#### [Your objective]
Return the records as they stand. No picture is to be included.

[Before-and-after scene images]
━━━━━━━━

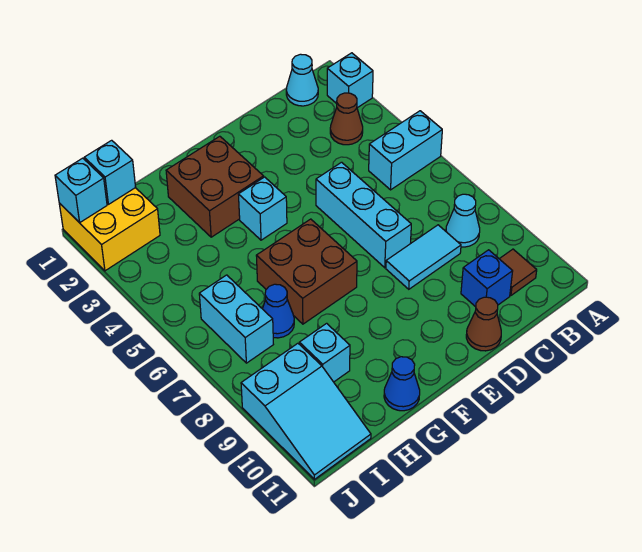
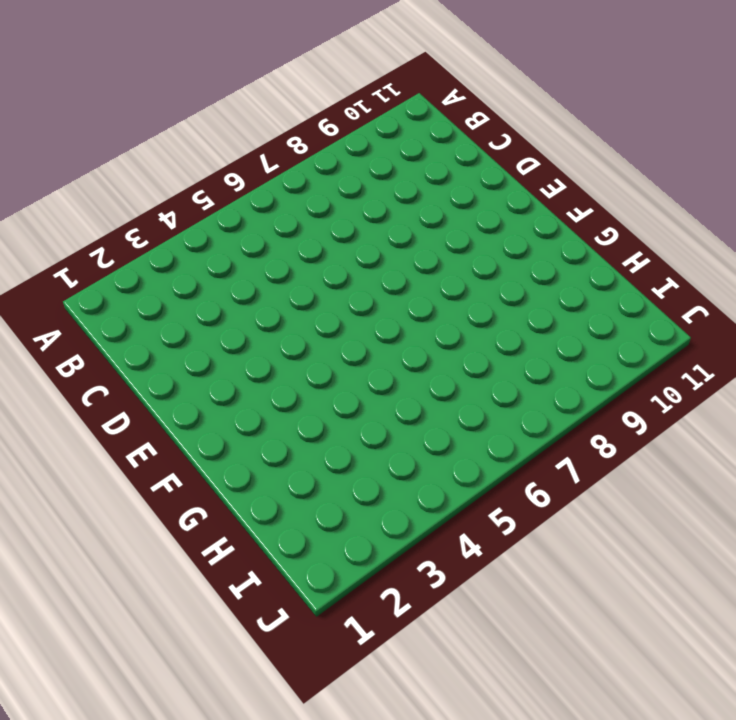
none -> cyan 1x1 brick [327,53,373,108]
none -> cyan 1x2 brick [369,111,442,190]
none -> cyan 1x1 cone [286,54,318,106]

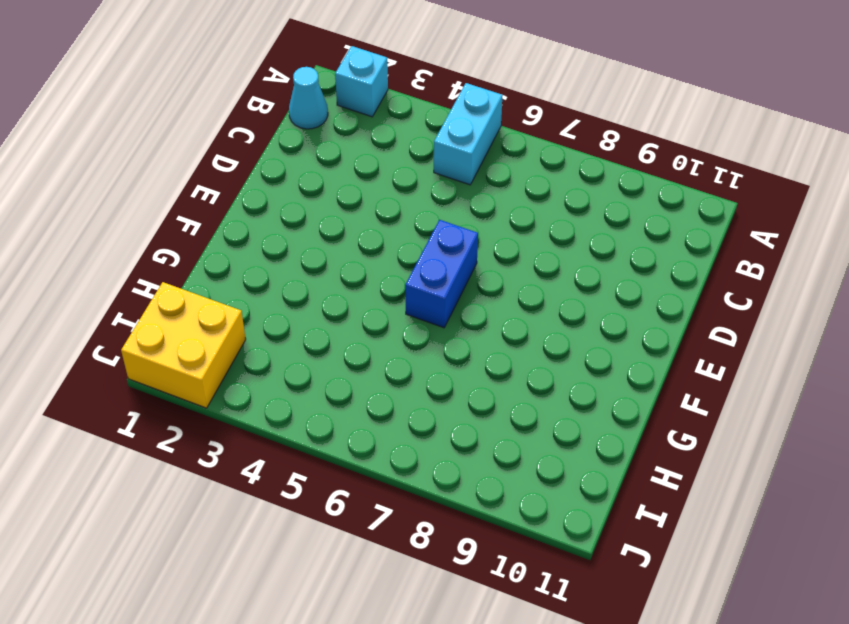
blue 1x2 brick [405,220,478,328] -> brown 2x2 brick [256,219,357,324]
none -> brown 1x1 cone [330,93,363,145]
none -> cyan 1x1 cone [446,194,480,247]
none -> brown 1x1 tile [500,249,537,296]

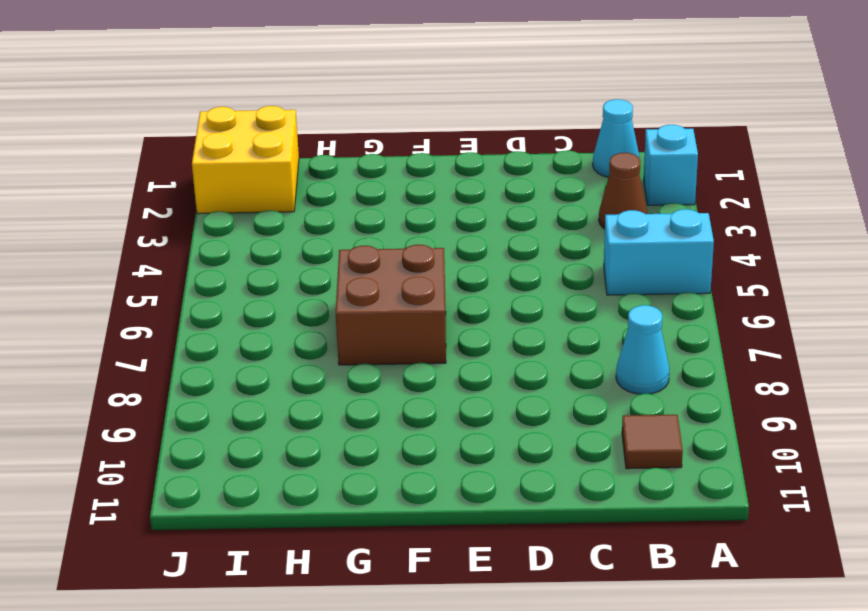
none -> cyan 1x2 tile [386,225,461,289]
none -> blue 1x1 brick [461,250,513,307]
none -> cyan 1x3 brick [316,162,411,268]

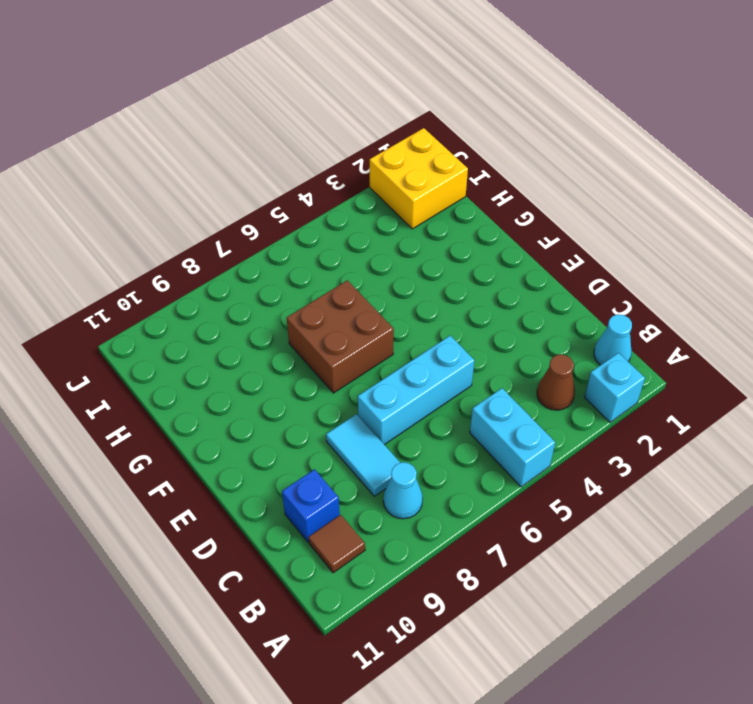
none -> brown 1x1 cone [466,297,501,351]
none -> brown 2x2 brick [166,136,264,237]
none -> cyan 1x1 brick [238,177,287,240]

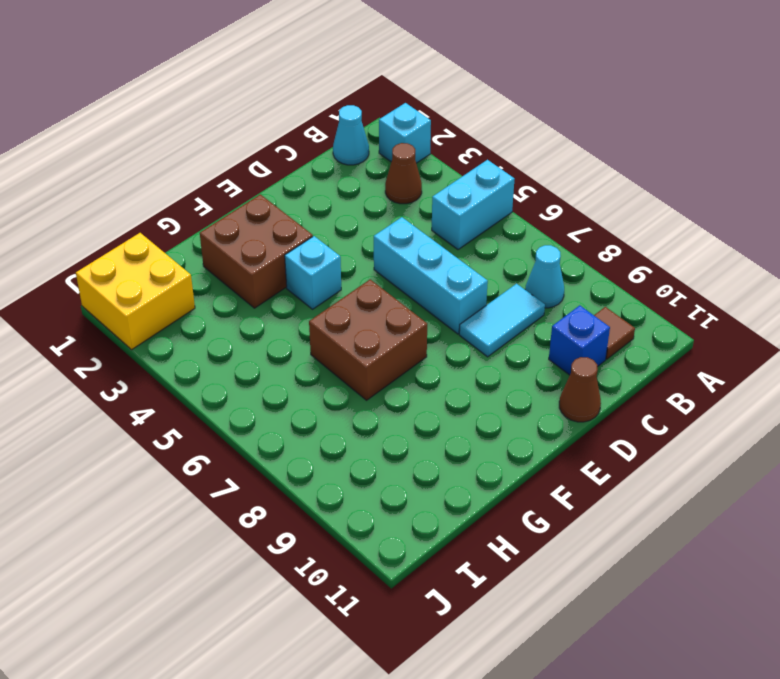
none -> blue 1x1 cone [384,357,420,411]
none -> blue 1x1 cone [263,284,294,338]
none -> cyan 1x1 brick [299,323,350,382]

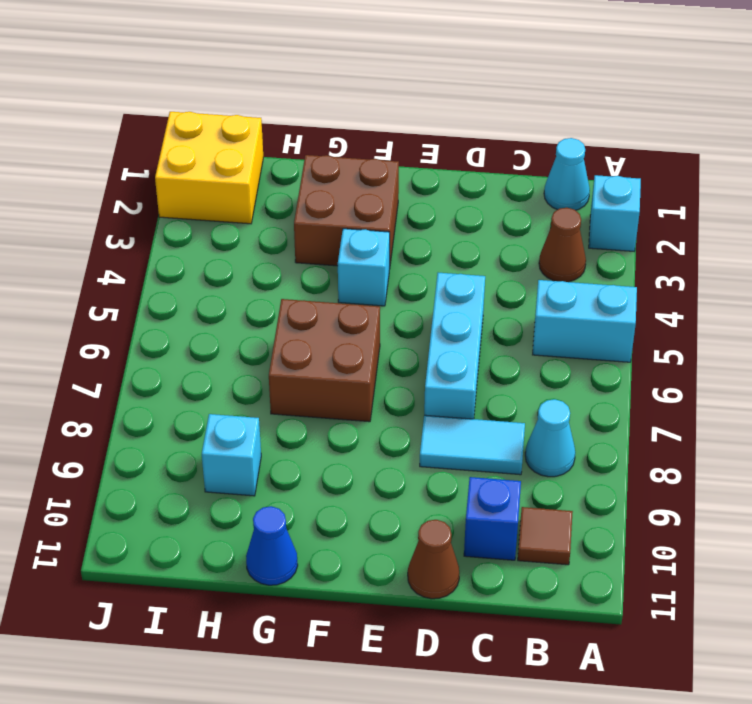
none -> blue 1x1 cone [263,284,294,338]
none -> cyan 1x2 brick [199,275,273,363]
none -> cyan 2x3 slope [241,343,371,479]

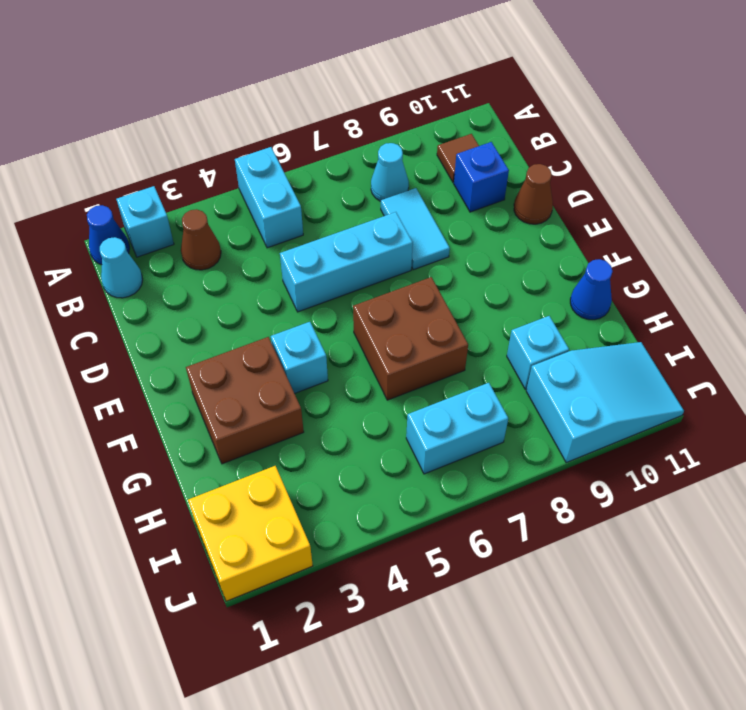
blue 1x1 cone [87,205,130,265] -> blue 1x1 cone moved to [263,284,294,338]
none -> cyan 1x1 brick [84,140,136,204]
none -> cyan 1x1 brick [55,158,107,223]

━━━━━━━━

#### [Response to this exercise]
none -> cyan 1x1 brick [327,53,373,108]
none -> cyan 1x2 brick [369,111,442,190]
none -> cyan 1x1 cone [286,54,318,106]

blue 1x2 brick [405,220,478,328] -> brown 2x2 brick [256,219,357,324]
none -> brown 1x1 cone [330,93,363,145]
none -> cyan 1x1 cone [446,194,480,247]
none -> brown 1x1 tile [500,249,537,296]

none -> cyan 1x2 tile [386,225,461,289]
none -> blue 1x1 brick [461,250,513,307]
none -> cyan 1x3 brick [316,162,411,268]

none -> brown 1x1 cone [466,297,501,351]
none -> brown 2x2 brick [166,136,264,237]
none -> cyan 1x1 brick [238,177,287,240]

none -> blue 1x1 cone [384,357,420,411]
none -> blue 1x1 cone [263,284,294,338]
none -> cyan 1x1 brick [299,323,350,382]

none -> blue 1x1 cone [263,284,294,338]
none -> cyan 1x2 brick [199,275,273,363]
none -> cyan 2x3 slope [241,343,371,479]

blue 1x1 cone [87,205,130,265] -> blue 1x1 cone moved to [263,284,294,338]
none -> cyan 1x1 brick [84,140,136,204]
none -> cyan 1x1 brick [55,158,107,223]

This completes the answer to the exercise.